DESCRIPTION OF THE TASK -> Leave the pictures out and transcribe every record exactly.

(Rows from a dataset)
+ + + + + + +

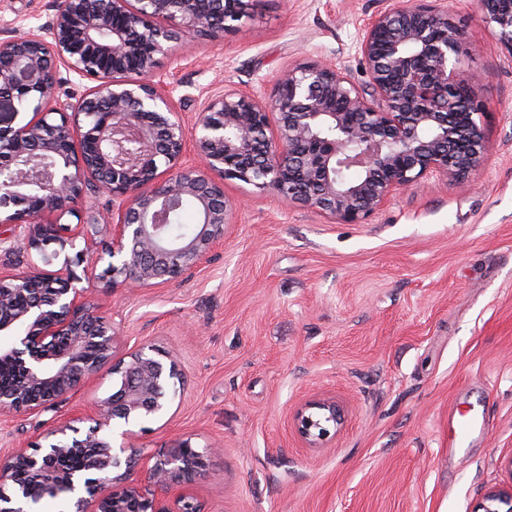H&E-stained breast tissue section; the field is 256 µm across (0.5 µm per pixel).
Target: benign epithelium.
<instances>
[{
	"label": "benign epithelium",
	"instance_id": "obj_1",
	"mask_svg": "<svg viewBox=\"0 0 512 512\" xmlns=\"http://www.w3.org/2000/svg\"><path fill=\"white\" fill-rule=\"evenodd\" d=\"M53 18L22 34L0 33V224H23L26 272L0 274V361L20 381L0 391V415L30 413L84 386L103 370L112 392L94 402L81 437L68 424L48 444L0 457V512H27L48 493L77 512H201L190 485L207 452L178 438L139 459L145 480H128L134 454L104 428L156 419L184 391L177 359L152 346L118 356V339L97 289L176 281L217 246L232 223L224 182L271 190L283 201L339 223L361 224L393 194L429 174L462 183L487 163L480 76L464 71L459 32L434 0L378 12L358 42L368 81L358 86L314 61L284 71L271 98L242 89L208 98L192 143L174 87L155 79L176 34L218 40L237 27L246 0H55ZM512 54V0H477ZM89 80L75 102L59 96V68ZM32 117L14 127L17 105ZM112 196L82 208L90 190ZM192 201L194 233L170 240L164 218ZM73 216L77 224L62 219ZM112 246L96 248V236ZM84 247L49 271L60 251ZM344 408L331 397L296 408L309 448H322ZM73 435H68V432ZM81 456L86 468L64 461ZM474 512H512V486L494 487Z\"/></svg>",
	"mask_w": 512,
	"mask_h": 512
}]
</instances>
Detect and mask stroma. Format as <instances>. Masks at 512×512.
<instances>
[{"label": "stroma", "mask_w": 512, "mask_h": 512, "mask_svg": "<svg viewBox=\"0 0 512 512\" xmlns=\"http://www.w3.org/2000/svg\"><path fill=\"white\" fill-rule=\"evenodd\" d=\"M392 0H250L223 40L181 37L157 75L193 129L226 89L270 96L285 69L336 64L357 83L365 25ZM53 0H0V31L48 22ZM482 77L491 157L461 187L434 175L342 224L237 181L222 246L181 281L100 295L121 353L174 355L185 390L127 444L209 449L191 486L206 512H473L512 485V53L476 0H437ZM23 227L0 224V272L31 262ZM112 391L104 372L55 406L0 417V454L43 443ZM348 406L323 448L298 437L313 397ZM489 425L456 447L458 421Z\"/></svg>", "instance_id": "35a3bbf8"}]
</instances>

+ + + + + + +

CORRECT RESULT ->
H&E-stained breast tissue section; the field is 256 µm across (0.5 µm per pixel).
Target: benign epithelium.
<instances>
[{
	"label": "benign epithelium",
	"instance_id": "obj_1",
	"mask_svg": "<svg viewBox=\"0 0 512 512\" xmlns=\"http://www.w3.org/2000/svg\"><path fill=\"white\" fill-rule=\"evenodd\" d=\"M53 18L22 34L0 33V224H23L26 272L0 274V361L20 381L0 391V415L30 413L84 386L103 370L112 392L94 402L81 437L68 424L48 444L0 457V512H27L48 493L77 512H201L190 485L207 452L178 438L139 459L145 480H128L134 454L104 428L156 419L184 391L177 359L152 346L118 356V339L97 289L176 281L217 246L232 223L224 182L271 190L283 201L339 223L361 224L393 194L429 174L462 183L487 163L480 76L464 71L459 32L434 0L378 12L358 42L368 81L358 86L314 61L284 71L271 98L242 89L208 98L192 143L174 87L155 79L176 34L218 40L237 27L246 0H55ZM512 54V0H477ZM89 80L75 102L59 96V68ZM32 117L14 127L17 105ZM112 196L82 208L90 190ZM192 201L194 233L170 240L164 218ZM73 216L77 224L62 219ZM112 246L96 248V236ZM84 247L49 271L60 251ZM344 408L331 397L296 408L309 448H322ZM73 435H68V432ZM81 456L86 468L64 461ZM474 512H512V486L494 487Z\"/></svg>",
	"mask_w": 512,
	"mask_h": 512
}]
</instances>
Detect and mask stroma. Format as <instances>. Masks at 512×512.
<instances>
[{"label": "stroma", "mask_w": 512, "mask_h": 512, "mask_svg": "<svg viewBox=\"0 0 512 512\" xmlns=\"http://www.w3.org/2000/svg\"><path fill=\"white\" fill-rule=\"evenodd\" d=\"M392 0H250L223 40L181 37L157 75L193 129L226 89L270 96L285 69L336 64L357 83L365 25ZM53 0H0V31L48 22ZM482 77L491 157L461 187L434 175L342 224L237 181L222 246L181 281L100 295L121 353L174 355L185 390L127 444L209 449L191 486L206 512H473L512 485V53L476 0H437ZM23 227L0 224V272L31 262ZM112 391L104 372L55 406L0 417V454L43 443ZM348 406L323 448L298 437L313 397ZM489 425L456 447L458 421Z\"/></svg>", "instance_id": "35a3bbf8"}]
</instances>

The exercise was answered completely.